== Segment start ==

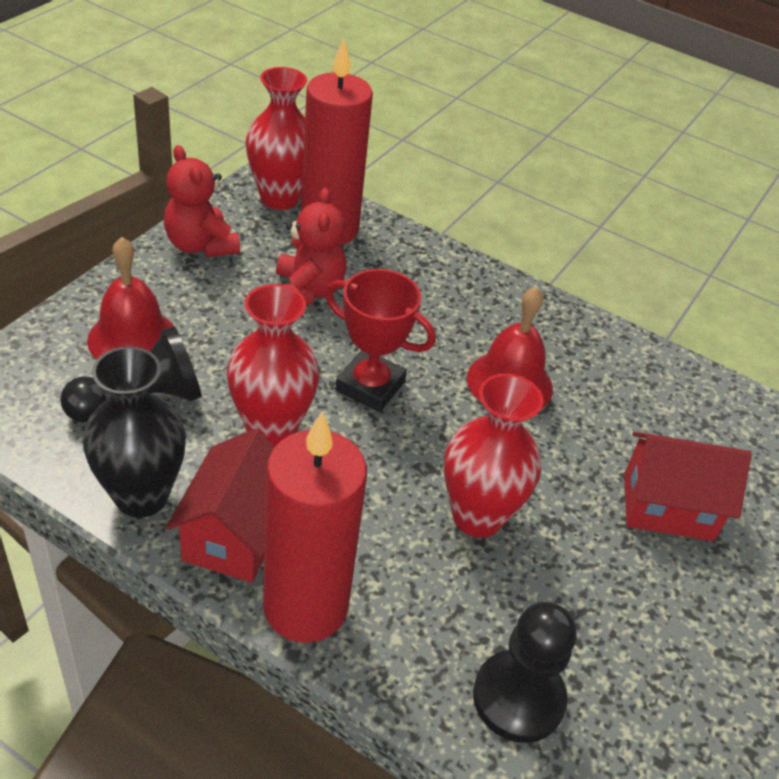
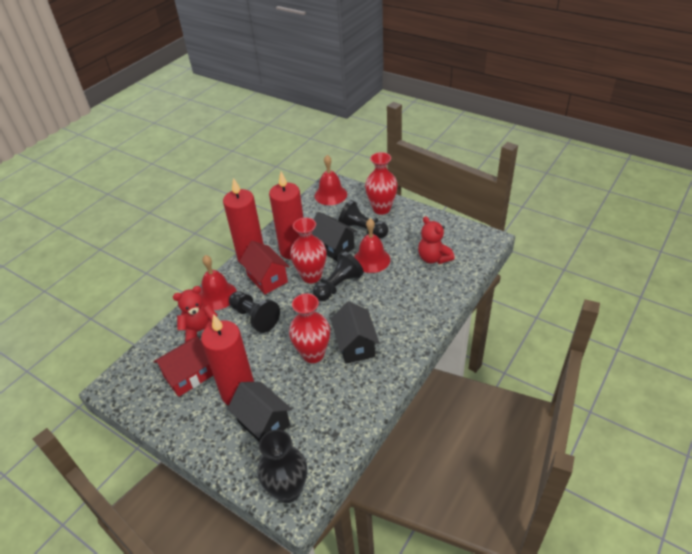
black house: none = 0 -> [227,382,292,442] [312,212,358,261] [331,301,380,364] = 3
black pawn: [60,326,202,423] [473,602,577,743] = 2 -> [229,291,280,333] [313,251,364,301] [338,200,389,238] = 3
red bell: [87,237,174,360] [467,287,553,408] = 2 -> [200,255,237,310] [315,155,347,205] [354,218,390,273] = 3
red candle: [263,411,367,643] [301,39,373,245] = 2 -> [201,314,254,405] [223,178,264,264] [269,172,304,259] = 3
red trophy: [325,269,436,412] = 1 -> none = 0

== Segment end ==

### WORK REQUEST
Leave out the pictures and repeat exactly the lines from the first line of the data through the line containing "red bell: [87,237,174,360]". Add nothing else.

### RESULT
black house: none = 0 -> [227,382,292,442] [312,212,358,261] [331,301,380,364] = 3
black pawn: [60,326,202,423] [473,602,577,743] = 2 -> [229,291,280,333] [313,251,364,301] [338,200,389,238] = 3
red bell: [87,237,174,360] [467,287,553,408] = 2 -> [200,255,237,310] [315,155,347,205] [354,218,390,273] = 3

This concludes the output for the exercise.